Start of AVAILABLE RECORDS
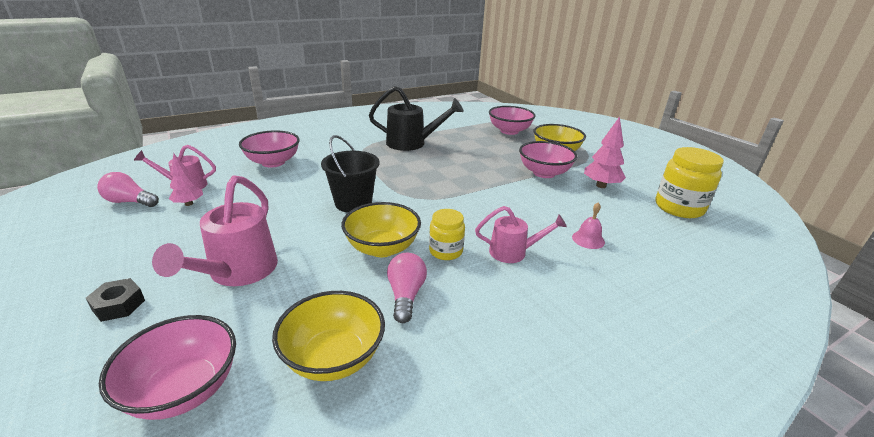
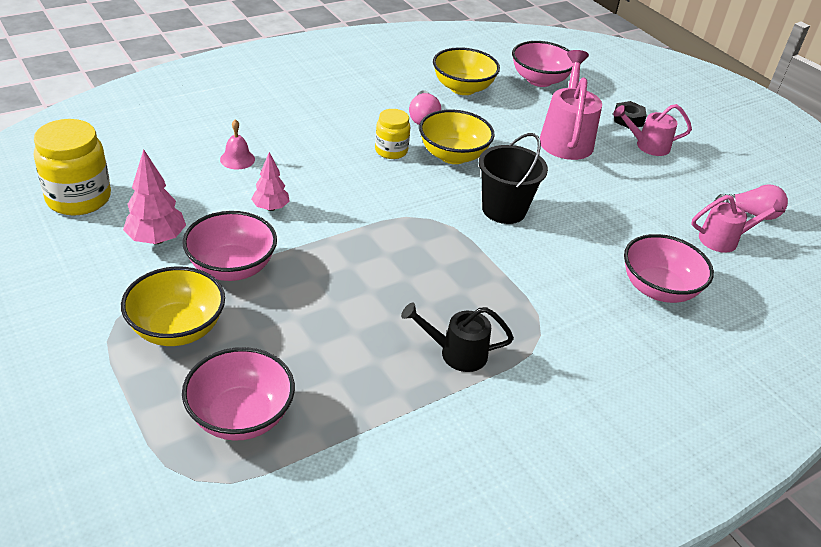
camera: 175 degrees right, 10 degrees up
pink tree [169,154,203,206] -> pink tree moved to [251,152,289,211]
black watering can [369,86,464,151] -> black watering can [401,302,514,372], size x0.62
pink watering can [475,206,567,263] -> pink watering can moved to [613,104,692,156]

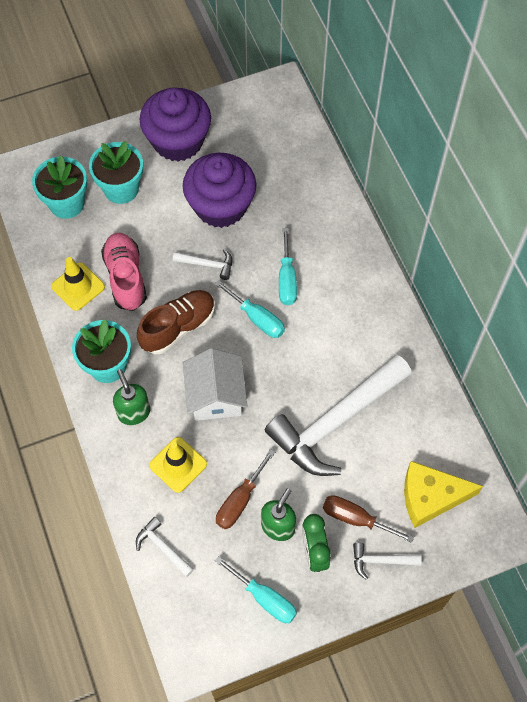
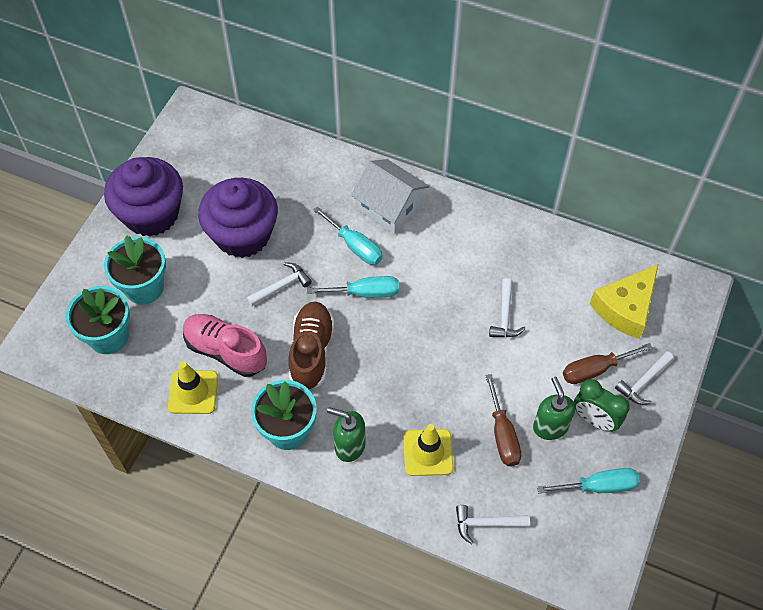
camera: 45 degrees left, 5 degrees down
white house [183,348,248,421] -> white house moved to [351,159,429,234]
white hammer [265,355,412,476] -> white hammer [489,278,526,337], size x0.41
End of AVAILABLE RECORDS
EXERCISE REQUIREMENTS
Could you output exactly the lines from the one containing "camera: 45 degrees left, 5 degrees down" to the end of the entries above, both included, and no others?

YOUR RESPONSE
camera: 45 degrees left, 5 degrees down
white house [183,348,248,421] -> white house moved to [351,159,429,234]
white hammer [265,355,412,476] -> white hammer [489,278,526,337], size x0.41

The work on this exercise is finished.